Problem: Print out the data precisely as it appears here, with no pictures.

Dataset extract:
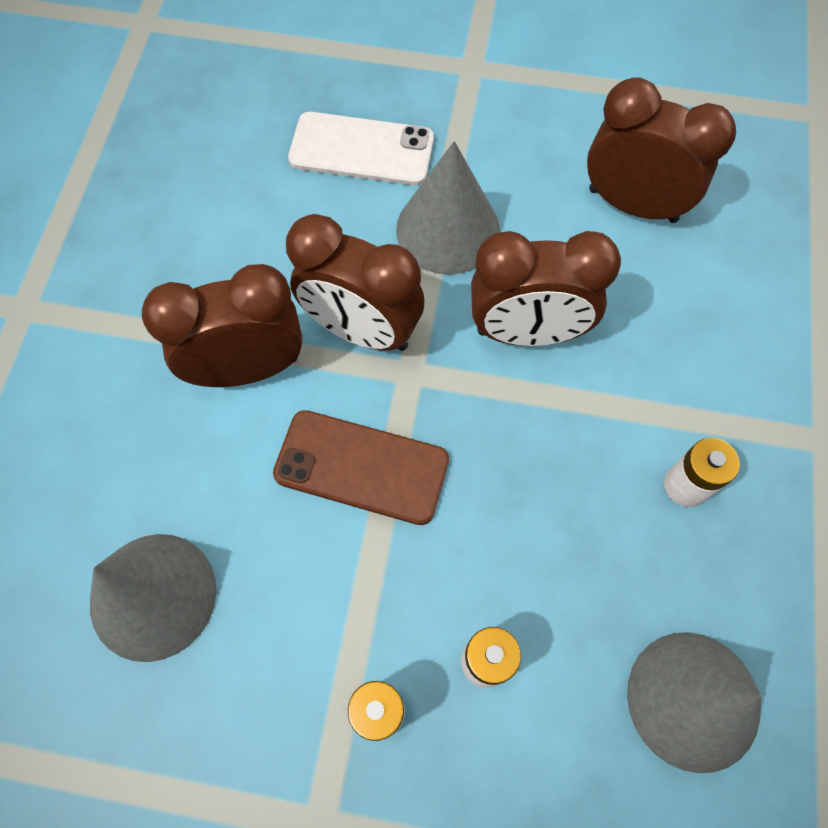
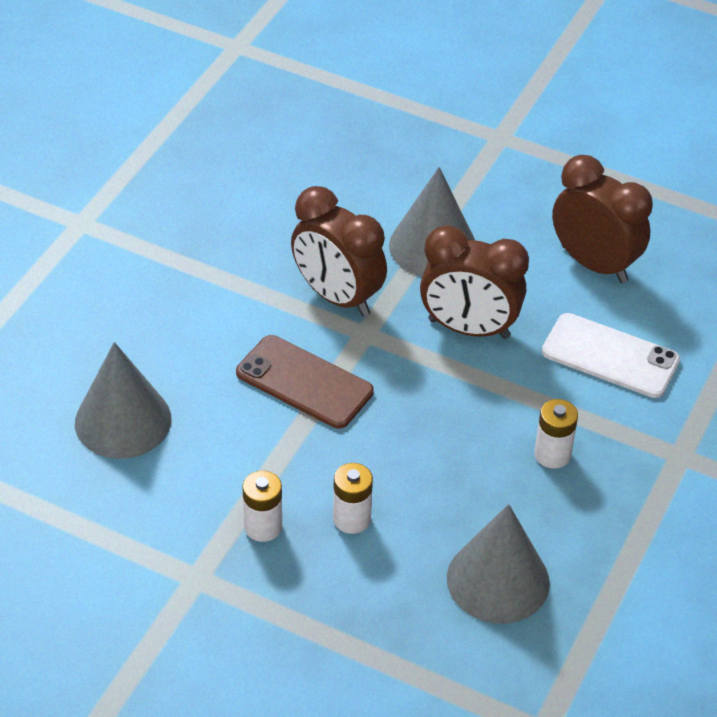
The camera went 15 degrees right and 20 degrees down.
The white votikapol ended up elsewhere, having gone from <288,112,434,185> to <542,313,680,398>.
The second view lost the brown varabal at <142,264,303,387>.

Solution to this exercise:
The camera went 15 degrees right and 20 degrees down.
The white votikapol ended up elsewhere, having gone from <288,112,434,185> to <542,313,680,398>.
The second view lost the brown varabal at <142,264,303,387>.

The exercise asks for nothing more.